Could you retype exactly the line containing "P1 pin 2: +15V -> N11" and every line after it in the data below, leaving out the pictures?
>>>
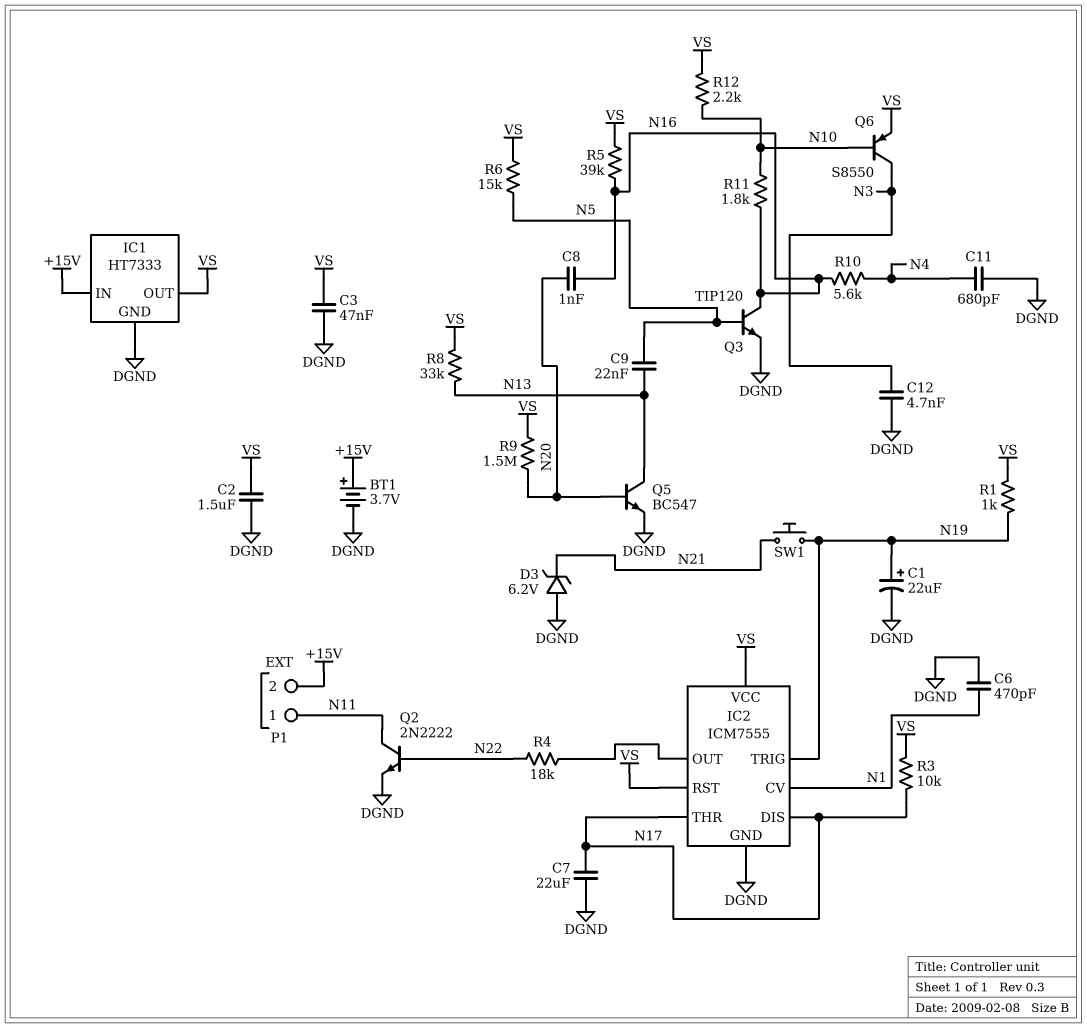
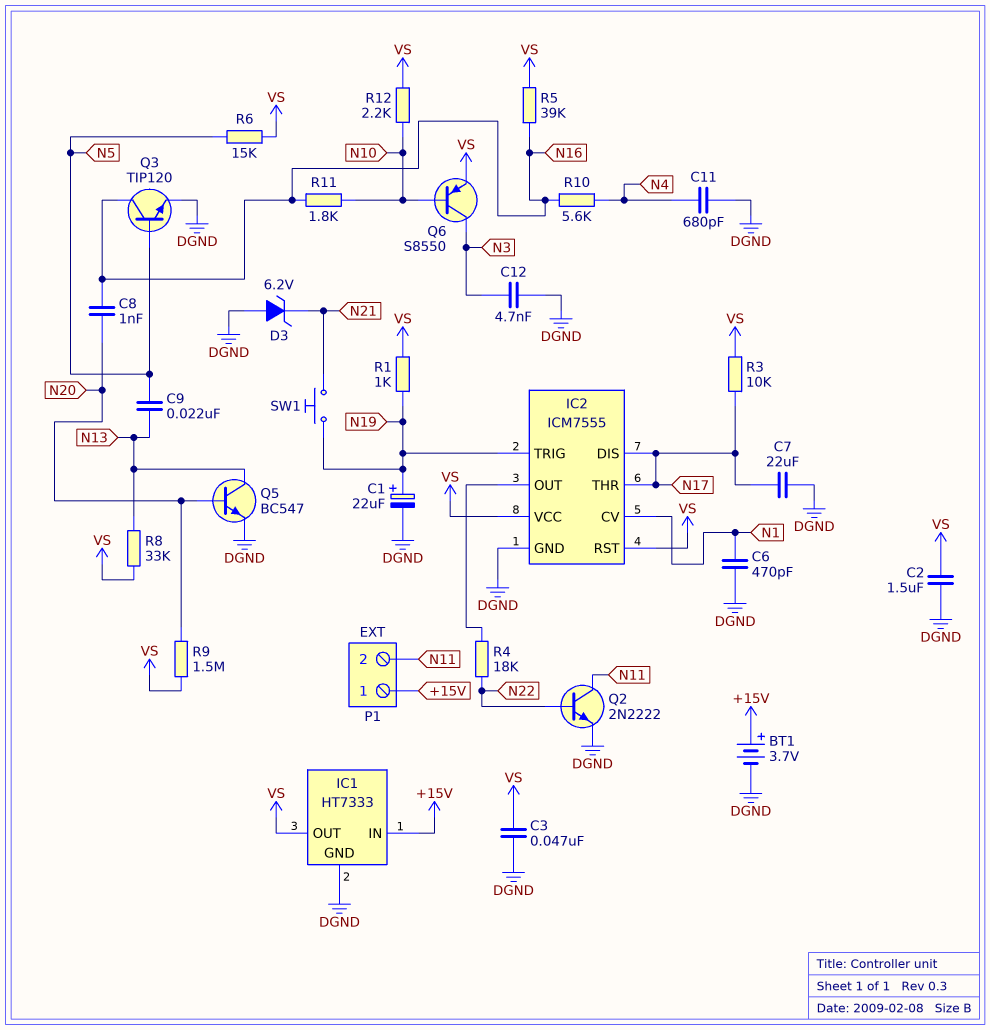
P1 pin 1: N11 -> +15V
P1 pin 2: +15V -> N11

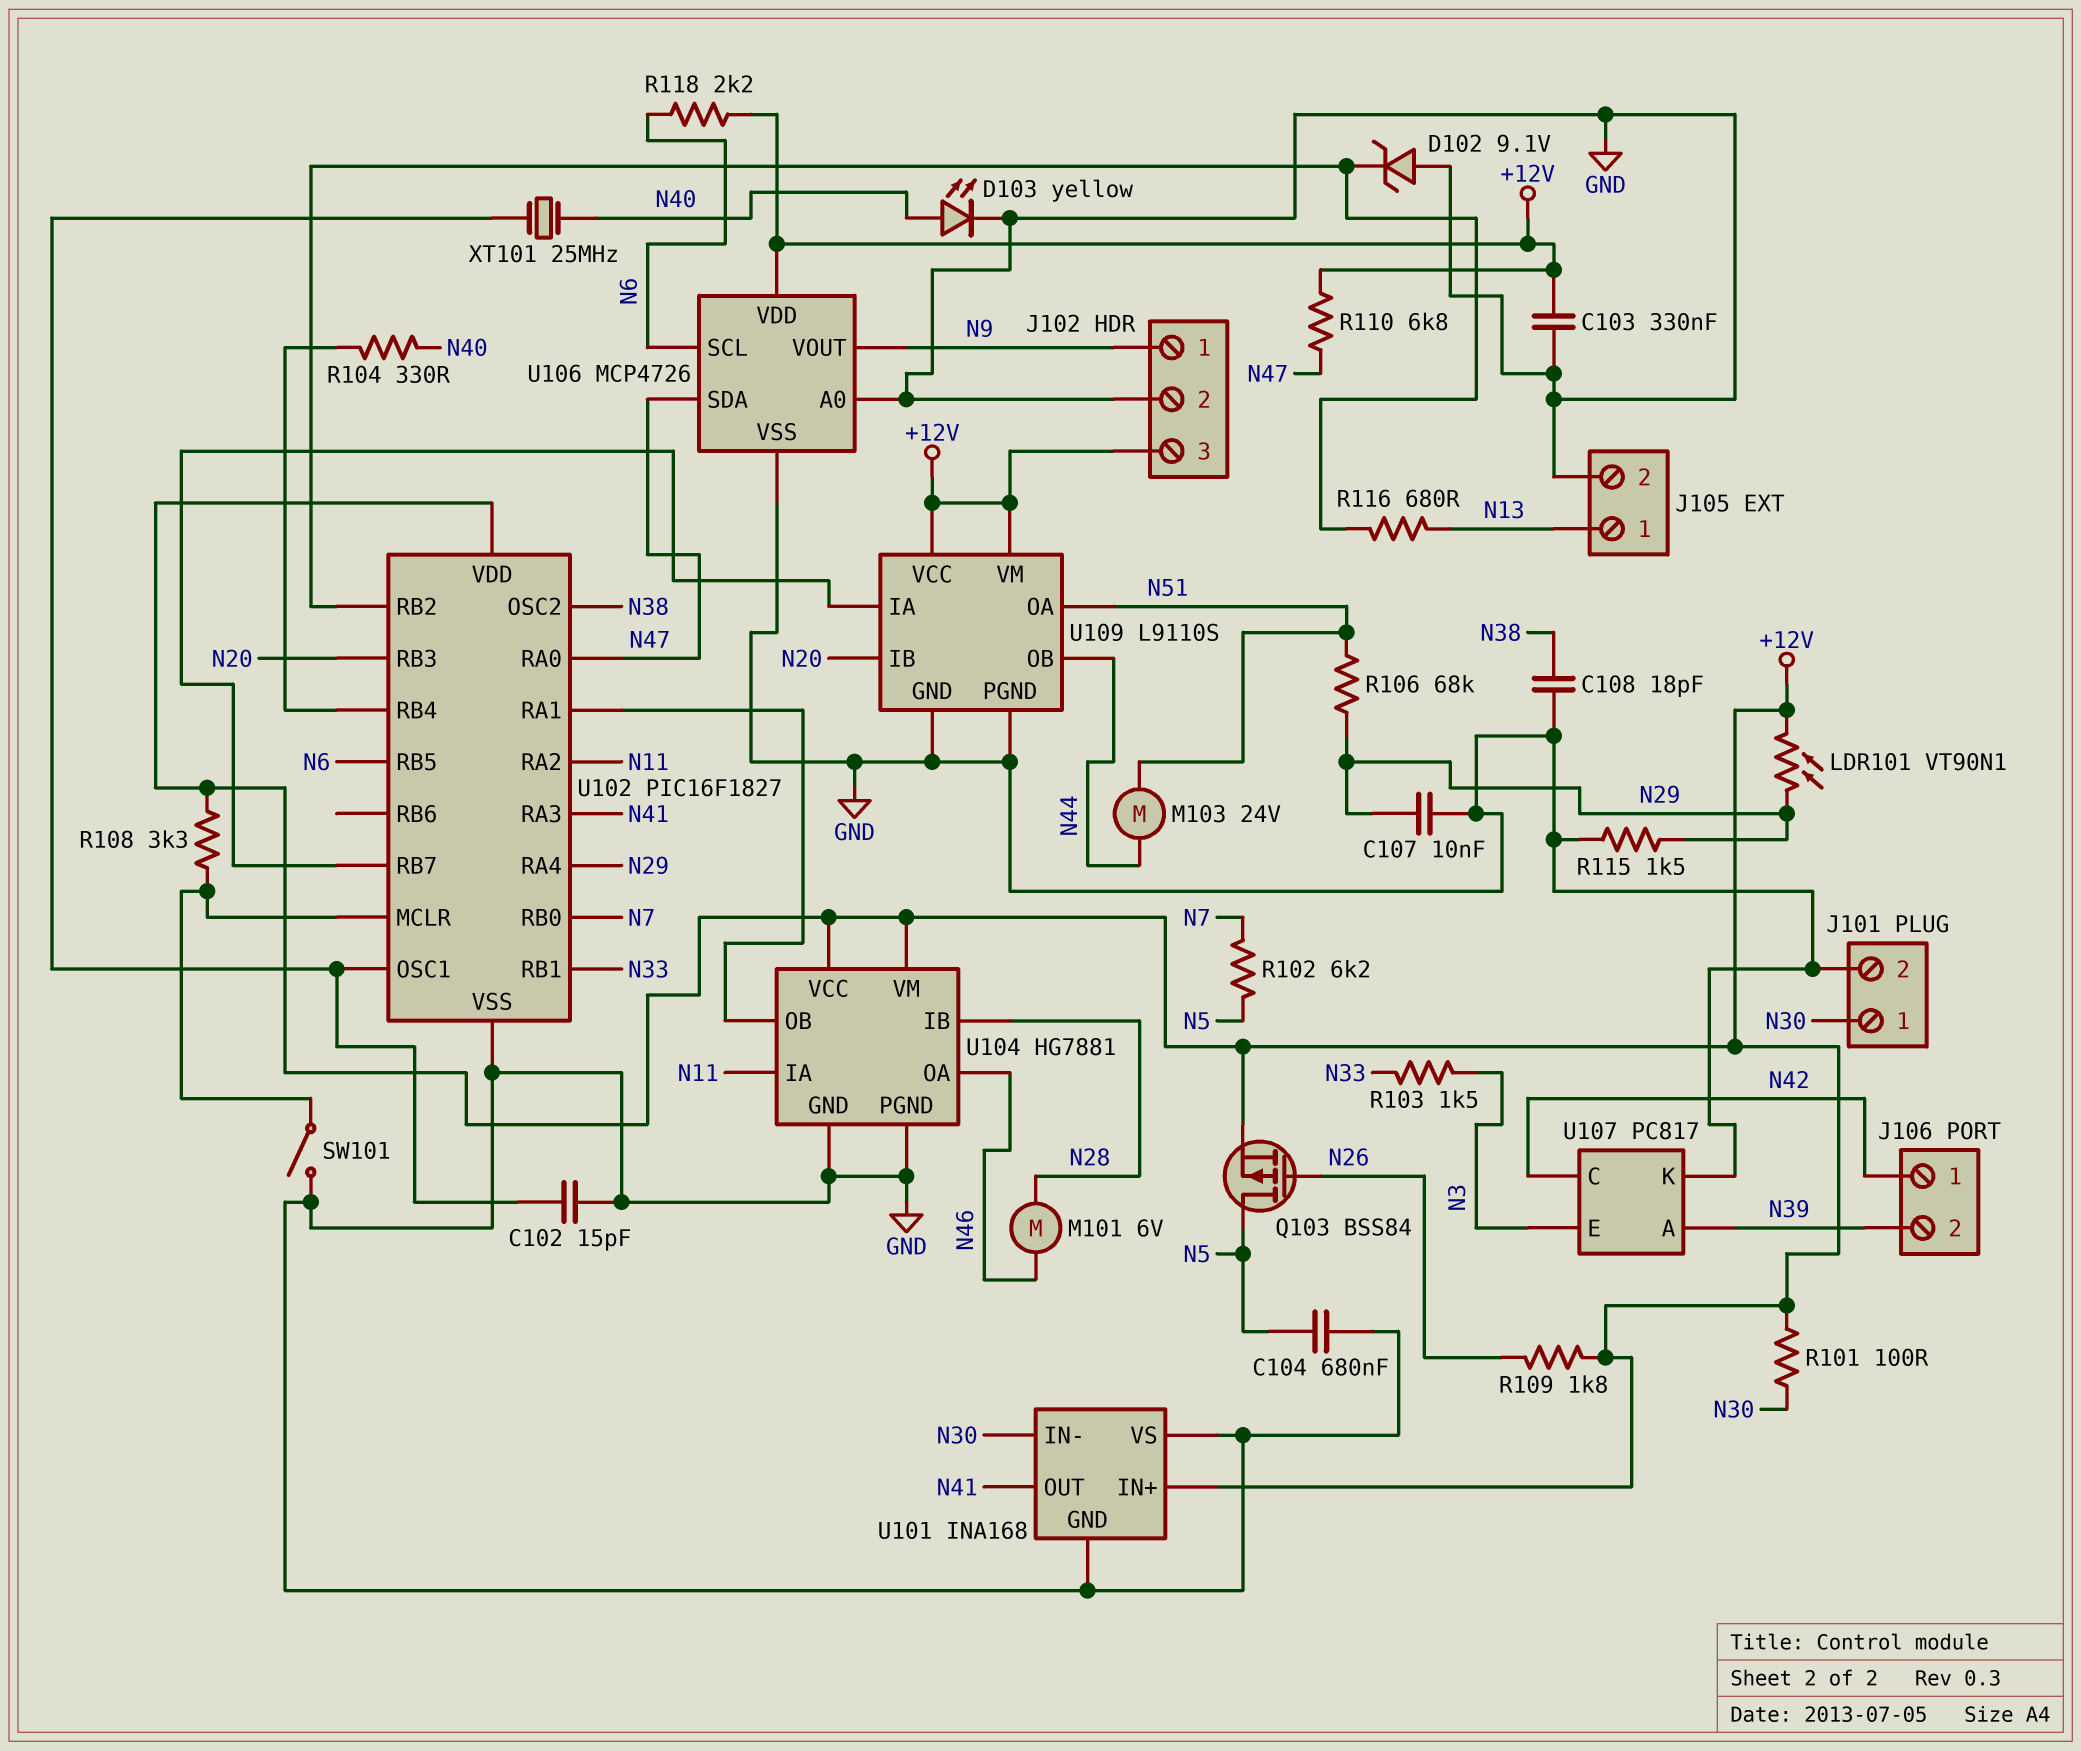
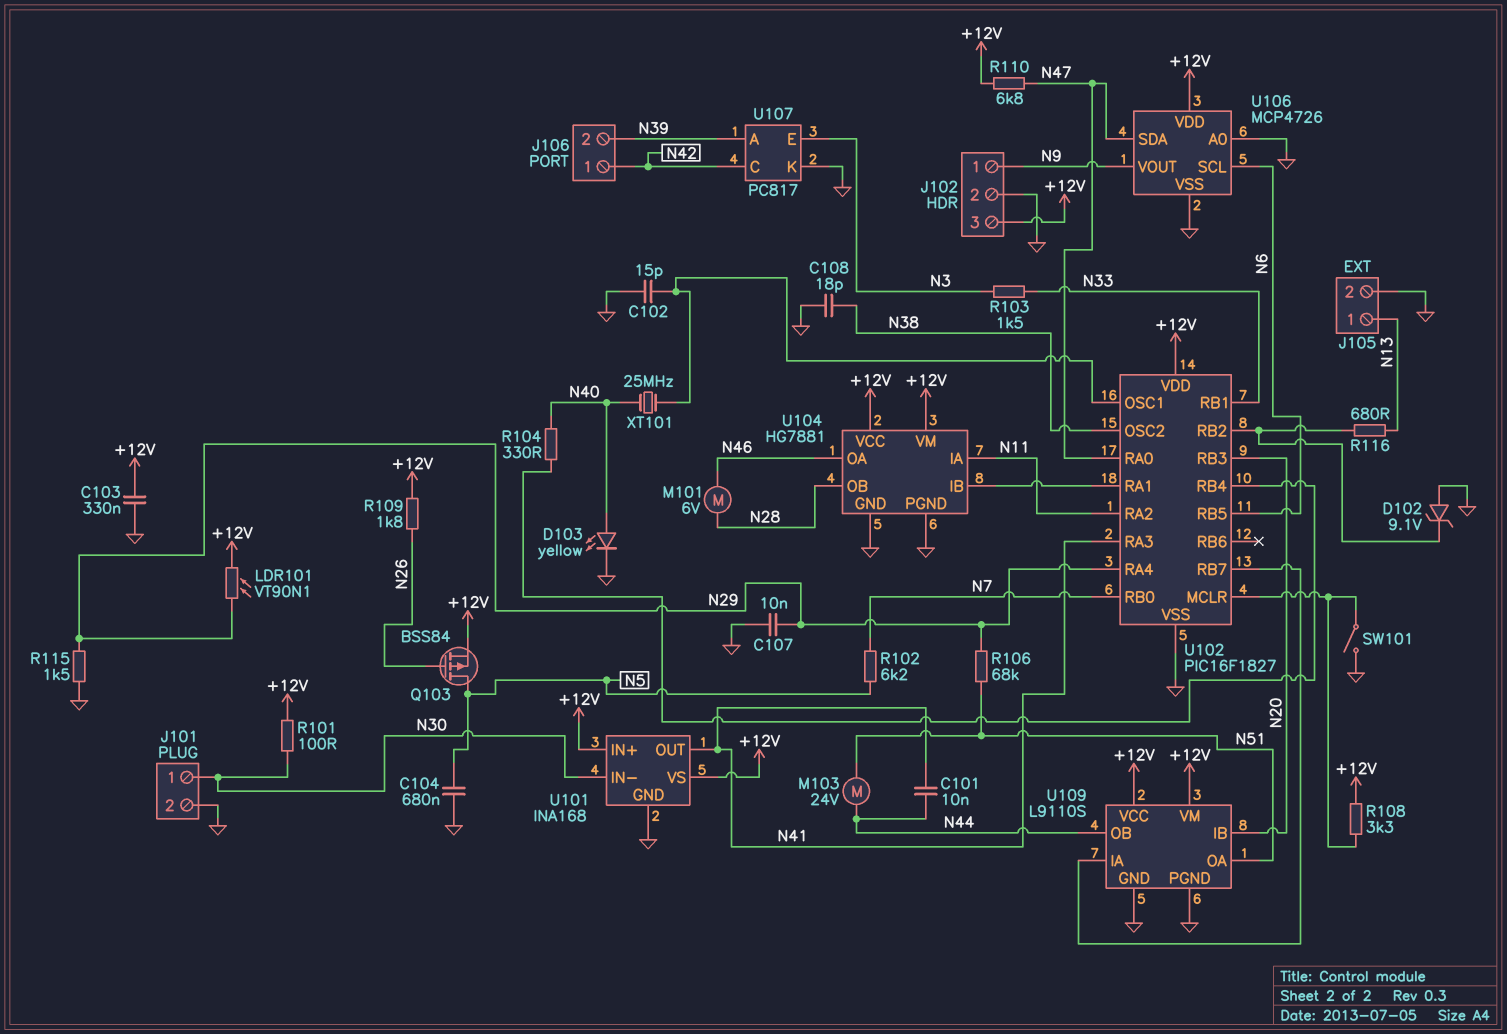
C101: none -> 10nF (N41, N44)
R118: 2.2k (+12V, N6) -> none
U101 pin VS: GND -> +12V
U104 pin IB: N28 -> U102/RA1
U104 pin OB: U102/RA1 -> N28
<<<
# Response
P1 pin 2: +15V -> N11

C101: none -> 10nF (N41, N44)
R118: 2.2k (+12V, N6) -> none
U101 pin VS: GND -> +12V
U104 pin IB: N28 -> U102/RA1
U104 pin OB: U102/RA1 -> N28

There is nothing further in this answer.